_About this task:_
Your task is to copy the data exactly while leaving out every picture.

═════ Data for review ═════

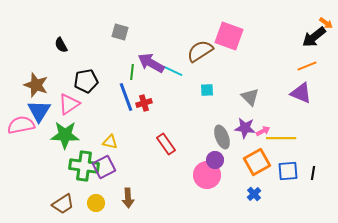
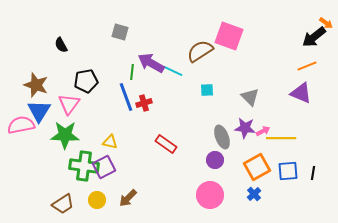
pink triangle: rotated 20 degrees counterclockwise
red rectangle: rotated 20 degrees counterclockwise
orange square: moved 5 px down
pink circle: moved 3 px right, 20 px down
brown arrow: rotated 48 degrees clockwise
yellow circle: moved 1 px right, 3 px up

═════

_Answer area:_
pink triangle: rotated 20 degrees counterclockwise
red rectangle: rotated 20 degrees counterclockwise
orange square: moved 5 px down
pink circle: moved 3 px right, 20 px down
brown arrow: rotated 48 degrees clockwise
yellow circle: moved 1 px right, 3 px up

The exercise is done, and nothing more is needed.